Please quote exactly the lines below from the line containing "LUX: TSL2561 -> VEML7700" to the line containing "LCD1 pin SCL: 3 -> 4", both lines included, and nothing else.

--

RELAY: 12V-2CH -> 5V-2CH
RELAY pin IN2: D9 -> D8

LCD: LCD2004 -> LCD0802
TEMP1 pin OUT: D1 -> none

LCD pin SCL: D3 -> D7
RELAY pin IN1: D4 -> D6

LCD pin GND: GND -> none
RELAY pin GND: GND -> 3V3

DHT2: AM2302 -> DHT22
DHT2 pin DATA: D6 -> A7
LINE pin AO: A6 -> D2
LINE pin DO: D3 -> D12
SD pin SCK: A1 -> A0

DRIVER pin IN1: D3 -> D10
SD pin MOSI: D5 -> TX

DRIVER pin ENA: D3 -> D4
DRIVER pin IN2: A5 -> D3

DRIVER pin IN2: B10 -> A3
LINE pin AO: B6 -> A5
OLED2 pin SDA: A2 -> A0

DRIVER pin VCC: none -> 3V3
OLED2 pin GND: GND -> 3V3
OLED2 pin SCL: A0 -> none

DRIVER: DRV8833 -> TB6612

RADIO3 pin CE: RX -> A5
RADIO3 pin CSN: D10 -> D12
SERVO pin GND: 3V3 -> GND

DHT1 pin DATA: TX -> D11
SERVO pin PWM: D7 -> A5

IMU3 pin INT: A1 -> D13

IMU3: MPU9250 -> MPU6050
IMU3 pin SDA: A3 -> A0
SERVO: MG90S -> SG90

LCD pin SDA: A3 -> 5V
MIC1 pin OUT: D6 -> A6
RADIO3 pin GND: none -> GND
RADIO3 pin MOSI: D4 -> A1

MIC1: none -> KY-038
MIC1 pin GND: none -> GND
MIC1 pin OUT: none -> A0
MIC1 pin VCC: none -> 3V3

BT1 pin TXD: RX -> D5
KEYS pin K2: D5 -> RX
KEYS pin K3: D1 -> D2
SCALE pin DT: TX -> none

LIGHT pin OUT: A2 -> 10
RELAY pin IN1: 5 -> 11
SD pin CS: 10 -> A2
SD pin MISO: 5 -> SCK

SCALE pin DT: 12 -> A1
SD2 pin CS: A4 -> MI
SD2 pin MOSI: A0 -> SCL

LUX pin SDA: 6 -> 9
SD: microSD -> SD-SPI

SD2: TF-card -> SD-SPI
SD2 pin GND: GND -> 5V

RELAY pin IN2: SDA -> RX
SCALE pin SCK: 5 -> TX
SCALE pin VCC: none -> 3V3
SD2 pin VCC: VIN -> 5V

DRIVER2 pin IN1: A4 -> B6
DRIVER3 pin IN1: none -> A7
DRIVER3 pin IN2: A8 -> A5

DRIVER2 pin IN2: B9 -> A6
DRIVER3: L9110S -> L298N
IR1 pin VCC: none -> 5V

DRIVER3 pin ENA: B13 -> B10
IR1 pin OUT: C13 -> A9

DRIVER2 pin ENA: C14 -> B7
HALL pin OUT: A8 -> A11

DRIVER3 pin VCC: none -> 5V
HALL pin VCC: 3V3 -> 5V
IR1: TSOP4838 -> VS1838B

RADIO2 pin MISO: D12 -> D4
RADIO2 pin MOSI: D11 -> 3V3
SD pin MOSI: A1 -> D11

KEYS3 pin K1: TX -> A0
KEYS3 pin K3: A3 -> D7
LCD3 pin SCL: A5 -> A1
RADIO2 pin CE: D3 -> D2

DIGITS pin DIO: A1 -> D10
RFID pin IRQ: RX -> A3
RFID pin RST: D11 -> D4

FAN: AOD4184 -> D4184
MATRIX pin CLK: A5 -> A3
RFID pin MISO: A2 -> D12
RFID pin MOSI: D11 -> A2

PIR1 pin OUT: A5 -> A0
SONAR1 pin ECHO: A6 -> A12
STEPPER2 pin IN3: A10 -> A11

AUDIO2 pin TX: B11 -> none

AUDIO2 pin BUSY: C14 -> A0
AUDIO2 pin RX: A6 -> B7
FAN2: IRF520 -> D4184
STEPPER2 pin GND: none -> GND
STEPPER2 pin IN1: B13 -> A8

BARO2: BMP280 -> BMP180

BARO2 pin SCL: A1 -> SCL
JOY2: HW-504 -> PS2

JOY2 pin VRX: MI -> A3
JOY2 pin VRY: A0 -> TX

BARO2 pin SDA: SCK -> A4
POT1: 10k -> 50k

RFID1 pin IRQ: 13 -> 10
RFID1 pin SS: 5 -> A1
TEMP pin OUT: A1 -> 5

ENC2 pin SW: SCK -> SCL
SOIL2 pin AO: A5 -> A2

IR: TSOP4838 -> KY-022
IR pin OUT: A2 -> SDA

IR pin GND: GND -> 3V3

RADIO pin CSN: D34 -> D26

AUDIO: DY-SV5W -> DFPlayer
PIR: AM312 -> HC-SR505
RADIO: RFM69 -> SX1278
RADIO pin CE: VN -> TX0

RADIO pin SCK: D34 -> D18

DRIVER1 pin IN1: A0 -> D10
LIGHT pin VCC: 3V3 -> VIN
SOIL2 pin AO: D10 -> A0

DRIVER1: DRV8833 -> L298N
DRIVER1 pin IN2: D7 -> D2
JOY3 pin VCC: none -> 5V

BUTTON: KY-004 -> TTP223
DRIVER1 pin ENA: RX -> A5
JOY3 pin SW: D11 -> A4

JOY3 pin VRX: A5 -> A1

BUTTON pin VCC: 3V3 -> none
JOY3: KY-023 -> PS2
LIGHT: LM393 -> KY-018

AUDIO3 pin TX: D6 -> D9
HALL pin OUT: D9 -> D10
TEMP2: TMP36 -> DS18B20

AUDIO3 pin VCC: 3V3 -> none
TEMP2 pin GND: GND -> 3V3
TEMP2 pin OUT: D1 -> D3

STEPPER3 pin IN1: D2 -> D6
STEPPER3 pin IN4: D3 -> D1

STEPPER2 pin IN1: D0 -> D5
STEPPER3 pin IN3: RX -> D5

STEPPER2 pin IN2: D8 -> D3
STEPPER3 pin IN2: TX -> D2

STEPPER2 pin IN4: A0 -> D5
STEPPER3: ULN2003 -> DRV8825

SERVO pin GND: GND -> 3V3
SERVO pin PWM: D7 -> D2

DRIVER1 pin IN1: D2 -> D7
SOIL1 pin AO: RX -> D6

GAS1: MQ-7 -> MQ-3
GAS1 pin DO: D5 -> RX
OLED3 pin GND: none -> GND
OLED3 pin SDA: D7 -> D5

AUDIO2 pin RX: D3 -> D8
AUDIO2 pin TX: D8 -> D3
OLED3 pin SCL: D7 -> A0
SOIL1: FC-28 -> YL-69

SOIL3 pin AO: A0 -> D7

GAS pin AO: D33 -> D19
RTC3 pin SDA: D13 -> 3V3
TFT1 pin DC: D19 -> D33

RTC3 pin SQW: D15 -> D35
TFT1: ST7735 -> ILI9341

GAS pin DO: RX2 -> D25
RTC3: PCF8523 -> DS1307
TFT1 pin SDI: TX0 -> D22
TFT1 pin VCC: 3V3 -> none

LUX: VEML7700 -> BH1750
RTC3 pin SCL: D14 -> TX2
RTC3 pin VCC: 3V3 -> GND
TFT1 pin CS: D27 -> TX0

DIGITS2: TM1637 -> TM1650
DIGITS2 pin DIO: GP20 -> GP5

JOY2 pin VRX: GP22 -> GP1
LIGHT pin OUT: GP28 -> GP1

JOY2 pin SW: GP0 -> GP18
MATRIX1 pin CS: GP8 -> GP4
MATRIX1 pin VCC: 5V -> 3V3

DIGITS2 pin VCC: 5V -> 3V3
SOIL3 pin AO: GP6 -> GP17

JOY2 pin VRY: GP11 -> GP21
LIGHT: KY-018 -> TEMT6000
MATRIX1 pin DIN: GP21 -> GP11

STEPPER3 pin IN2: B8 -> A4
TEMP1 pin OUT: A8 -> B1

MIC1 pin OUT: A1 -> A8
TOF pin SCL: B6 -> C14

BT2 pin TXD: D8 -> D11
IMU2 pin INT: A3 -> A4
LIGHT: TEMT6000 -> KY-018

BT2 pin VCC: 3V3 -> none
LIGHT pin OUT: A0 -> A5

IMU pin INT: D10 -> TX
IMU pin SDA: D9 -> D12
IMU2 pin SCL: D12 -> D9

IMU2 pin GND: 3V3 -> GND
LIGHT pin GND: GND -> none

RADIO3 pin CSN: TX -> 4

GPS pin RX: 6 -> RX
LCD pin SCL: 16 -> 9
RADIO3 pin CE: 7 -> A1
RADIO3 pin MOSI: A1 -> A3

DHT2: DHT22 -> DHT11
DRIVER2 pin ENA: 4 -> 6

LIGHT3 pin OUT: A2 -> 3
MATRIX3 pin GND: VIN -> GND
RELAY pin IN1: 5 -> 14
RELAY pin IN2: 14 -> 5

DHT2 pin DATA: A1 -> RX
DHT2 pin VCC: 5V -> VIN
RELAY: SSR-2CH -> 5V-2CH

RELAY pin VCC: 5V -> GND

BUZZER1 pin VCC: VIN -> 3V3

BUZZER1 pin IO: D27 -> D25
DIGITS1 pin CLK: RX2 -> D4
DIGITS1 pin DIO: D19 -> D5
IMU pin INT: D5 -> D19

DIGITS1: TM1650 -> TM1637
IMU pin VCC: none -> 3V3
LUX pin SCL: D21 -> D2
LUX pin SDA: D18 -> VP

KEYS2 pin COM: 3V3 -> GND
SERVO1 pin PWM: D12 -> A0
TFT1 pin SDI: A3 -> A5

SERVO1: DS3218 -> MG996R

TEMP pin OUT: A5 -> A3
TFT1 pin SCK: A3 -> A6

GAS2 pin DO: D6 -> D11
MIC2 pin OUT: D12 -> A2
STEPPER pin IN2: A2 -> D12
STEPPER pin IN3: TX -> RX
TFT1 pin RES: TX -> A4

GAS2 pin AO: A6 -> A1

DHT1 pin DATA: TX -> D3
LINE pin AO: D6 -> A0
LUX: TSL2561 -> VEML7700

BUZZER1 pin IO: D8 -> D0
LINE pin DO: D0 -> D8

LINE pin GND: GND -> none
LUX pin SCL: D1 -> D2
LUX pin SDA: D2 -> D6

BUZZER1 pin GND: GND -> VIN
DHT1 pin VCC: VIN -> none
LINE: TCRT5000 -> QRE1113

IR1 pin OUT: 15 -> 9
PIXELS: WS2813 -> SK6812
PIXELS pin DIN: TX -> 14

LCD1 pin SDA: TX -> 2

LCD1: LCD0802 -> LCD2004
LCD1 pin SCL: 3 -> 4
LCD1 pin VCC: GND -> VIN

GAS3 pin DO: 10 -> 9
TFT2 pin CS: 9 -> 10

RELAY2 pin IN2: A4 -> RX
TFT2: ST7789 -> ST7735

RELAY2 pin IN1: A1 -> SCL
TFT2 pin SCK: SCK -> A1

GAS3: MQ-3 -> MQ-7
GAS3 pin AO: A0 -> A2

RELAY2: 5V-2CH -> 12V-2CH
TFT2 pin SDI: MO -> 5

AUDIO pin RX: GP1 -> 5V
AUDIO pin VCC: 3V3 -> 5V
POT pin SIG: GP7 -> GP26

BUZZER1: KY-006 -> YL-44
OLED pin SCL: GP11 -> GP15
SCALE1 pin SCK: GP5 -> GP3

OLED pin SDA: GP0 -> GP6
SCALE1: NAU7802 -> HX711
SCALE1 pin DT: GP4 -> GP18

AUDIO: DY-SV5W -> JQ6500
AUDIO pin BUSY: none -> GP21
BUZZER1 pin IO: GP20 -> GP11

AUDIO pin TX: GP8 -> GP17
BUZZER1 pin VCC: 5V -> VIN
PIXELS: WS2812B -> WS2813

--

▸ **Result for this exercise**
LUX: TSL2561 -> VEML7700

BUZZER1 pin IO: D8 -> D0
LINE pin DO: D0 -> D8

LINE pin GND: GND -> none
LUX pin SCL: D1 -> D2
LUX pin SDA: D2 -> D6

BUZZER1 pin GND: GND -> VIN
DHT1 pin VCC: VIN -> none
LINE: TCRT5000 -> QRE1113

IR1 pin OUT: 15 -> 9
PIXELS: WS2813 -> SK6812
PIXELS pin DIN: TX -> 14

LCD1 pin SDA: TX -> 2

LCD1: LCD0802 -> LCD2004
LCD1 pin SCL: 3 -> 4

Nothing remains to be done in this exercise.